:: Work order ::
Look through the material below and give the number of lines where the string "diode" occurs, with nothing added.

:: Input ::

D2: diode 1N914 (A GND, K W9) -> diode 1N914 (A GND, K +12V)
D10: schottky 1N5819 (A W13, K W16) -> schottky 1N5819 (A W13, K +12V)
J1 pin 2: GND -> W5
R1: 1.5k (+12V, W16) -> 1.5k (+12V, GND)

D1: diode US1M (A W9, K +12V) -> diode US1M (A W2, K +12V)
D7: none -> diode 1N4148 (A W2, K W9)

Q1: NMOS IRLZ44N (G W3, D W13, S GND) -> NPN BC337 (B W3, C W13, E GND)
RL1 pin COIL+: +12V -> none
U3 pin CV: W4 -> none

...

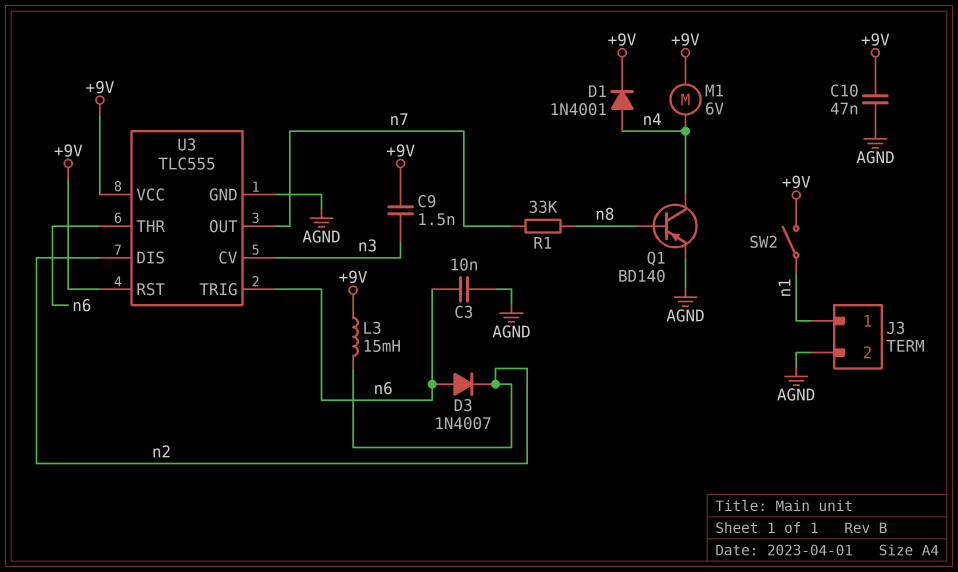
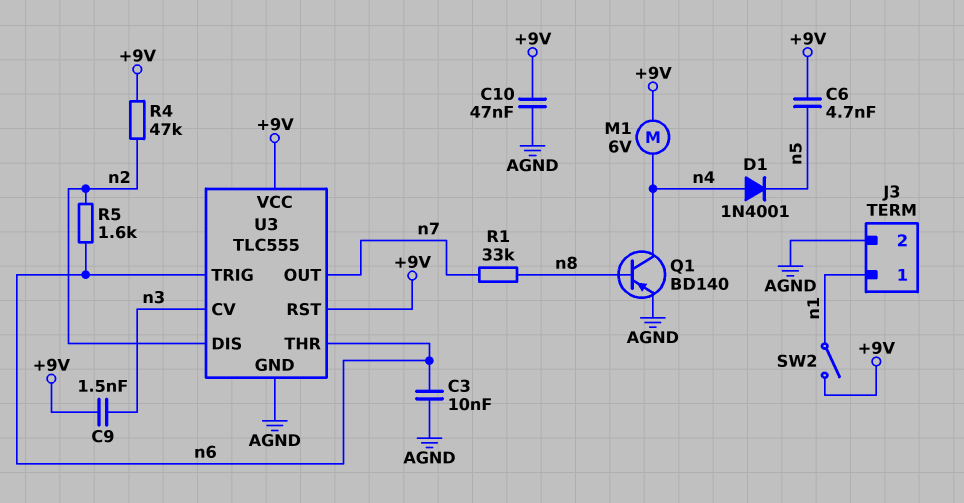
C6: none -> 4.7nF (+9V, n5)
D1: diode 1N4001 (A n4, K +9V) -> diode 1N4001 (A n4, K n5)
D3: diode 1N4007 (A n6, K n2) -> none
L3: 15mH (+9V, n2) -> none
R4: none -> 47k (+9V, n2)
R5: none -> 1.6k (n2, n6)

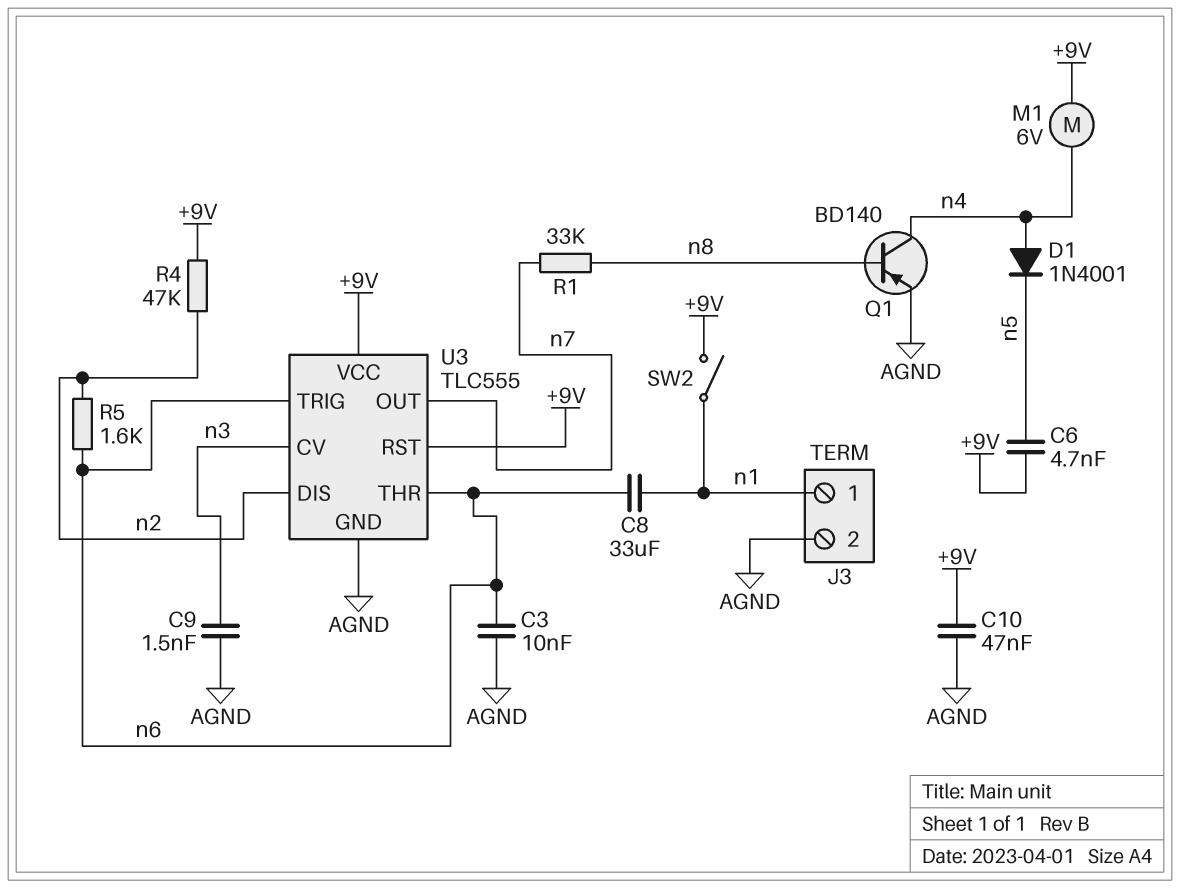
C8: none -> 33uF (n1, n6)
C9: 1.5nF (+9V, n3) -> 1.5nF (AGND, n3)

* * *

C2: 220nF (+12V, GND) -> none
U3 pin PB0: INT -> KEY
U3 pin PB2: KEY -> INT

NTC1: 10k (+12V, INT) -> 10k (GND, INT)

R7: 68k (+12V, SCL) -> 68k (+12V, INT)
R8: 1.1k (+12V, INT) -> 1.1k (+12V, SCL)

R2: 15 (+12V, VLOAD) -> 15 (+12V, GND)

:: Reply to the task ::
5